ACTIVITY:
Restate the following entries exactly, including every line.

GIVEN RECORDS:

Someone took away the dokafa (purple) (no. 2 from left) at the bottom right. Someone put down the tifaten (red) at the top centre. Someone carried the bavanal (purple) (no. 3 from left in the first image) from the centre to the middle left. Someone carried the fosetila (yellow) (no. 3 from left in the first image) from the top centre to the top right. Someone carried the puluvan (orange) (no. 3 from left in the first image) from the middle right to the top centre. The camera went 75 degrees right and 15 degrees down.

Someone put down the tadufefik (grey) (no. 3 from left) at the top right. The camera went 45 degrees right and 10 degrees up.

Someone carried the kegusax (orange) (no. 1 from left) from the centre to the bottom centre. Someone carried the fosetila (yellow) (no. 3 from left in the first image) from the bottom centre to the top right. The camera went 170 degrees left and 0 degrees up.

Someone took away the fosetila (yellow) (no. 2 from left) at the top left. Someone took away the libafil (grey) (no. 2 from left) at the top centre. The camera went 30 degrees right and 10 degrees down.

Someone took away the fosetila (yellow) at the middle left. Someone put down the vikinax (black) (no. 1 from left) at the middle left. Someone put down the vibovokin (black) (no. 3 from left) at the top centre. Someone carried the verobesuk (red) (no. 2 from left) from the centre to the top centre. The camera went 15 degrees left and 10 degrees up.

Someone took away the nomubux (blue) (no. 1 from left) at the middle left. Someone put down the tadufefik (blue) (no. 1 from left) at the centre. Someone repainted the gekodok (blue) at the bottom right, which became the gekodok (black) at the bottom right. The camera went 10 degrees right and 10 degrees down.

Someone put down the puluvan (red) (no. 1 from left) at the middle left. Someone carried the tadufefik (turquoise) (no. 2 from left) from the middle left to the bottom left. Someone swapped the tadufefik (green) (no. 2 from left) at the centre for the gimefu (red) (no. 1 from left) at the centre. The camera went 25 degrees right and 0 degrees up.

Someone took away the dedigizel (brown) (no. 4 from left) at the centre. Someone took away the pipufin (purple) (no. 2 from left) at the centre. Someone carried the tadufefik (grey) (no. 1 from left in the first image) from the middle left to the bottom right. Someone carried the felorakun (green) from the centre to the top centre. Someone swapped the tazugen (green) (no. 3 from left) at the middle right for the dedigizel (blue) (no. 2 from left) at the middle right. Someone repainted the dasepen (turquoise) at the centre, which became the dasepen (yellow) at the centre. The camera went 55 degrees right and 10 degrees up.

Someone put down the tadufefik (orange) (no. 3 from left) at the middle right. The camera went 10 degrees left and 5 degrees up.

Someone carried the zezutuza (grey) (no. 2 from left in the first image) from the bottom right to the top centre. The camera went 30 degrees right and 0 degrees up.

EXERCISE SOLUTION:
Someone took away the dokafa (purple) (no. 2 from left) at the bottom right. Someone put down the tifaten (red) at the top centre. Someone carried the bavanal (purple) (no. 3 from left in the first image) from the centre to the middle left. Someone carried the fosetila (yellow) (no. 3 from left in the first image) from the top centre to the top right. Someone carried the puluvan (orange) (no. 3 from left in the first image) from the middle right to the top centre. The camera went 75 degrees right and 15 degrees down.

Someone put down the tadufefik (grey) (no. 3 from left) at the top right. The camera went 45 degrees right and 10 degrees up.

Someone carried the kegusax (orange) (no. 1 from left) from the centre to the bottom centre. Someone carried the fosetila (yellow) (no. 3 from left in the first image) from the bottom centre to the top right. The camera went 170 degrees left and 0 degrees up.

Someone took away the fosetila (yellow) (no. 2 from left) at the top left. Someone took away the libafil (grey) (no. 2 from left) at the top centre. The camera went 30 degrees right and 10 degrees down.

Someone took away the fosetila (yellow) at the middle left. Someone put down the vikinax (black) (no. 1 from left) at the middle left. Someone put down the vibovokin (black) (no. 3 from left) at the top centre. Someone carried the verobesuk (red) (no. 2 from left) from the centre to the top centre. The camera went 15 degrees left and 10 degrees up.

Someone took away the nomubux (blue) (no. 1 from left) at the middle left. Someone put down the tadufefik (blue) (no. 1 from left) at the centre. Someone repainted the gekodok (blue) at the bottom right, which became the gekodok (black) at the bottom right. The camera went 10 degrees right and 10 degrees down.

Someone put down the puluvan (red) (no. 1 from left) at the middle left. Someone carried the tadufefik (turquoise) (no. 2 from left) from the middle left to the bottom left. Someone swapped the tadufefik (green) (no. 2 from left) at the centre for the gimefu (red) (no. 1 from left) at the centre. The camera went 25 degrees right and 0 degrees up.

Someone took away the dedigizel (brown) (no. 4 from left) at the centre. Someone took away the pipufin (purple) (no. 2 from left) at the centre. Someone carried the tadufefik (grey) (no. 1 from left in the first image) from the middle left to the bottom right. Someone carried the felorakun (green) from the centre to the top centre. Someone swapped the tazugen (green) (no. 3 from left) at the middle right for the dedigizel (blue) (no. 2 from left) at the middle right. Someone repainted the dasepen (turquoise) at the centre, which became the dasepen (yellow) at the centre. The camera went 55 degrees right and 10 degrees up.

Someone put down the tadufefik (orange) (no. 3 from left) at the middle right. The camera went 10 degrees left and 5 degrees up.

Someone carried the zezutuza (grey) (no. 2 from left in the first image) from the bottom right to the top centre. The camera went 30 degrees right and 0 degrees up.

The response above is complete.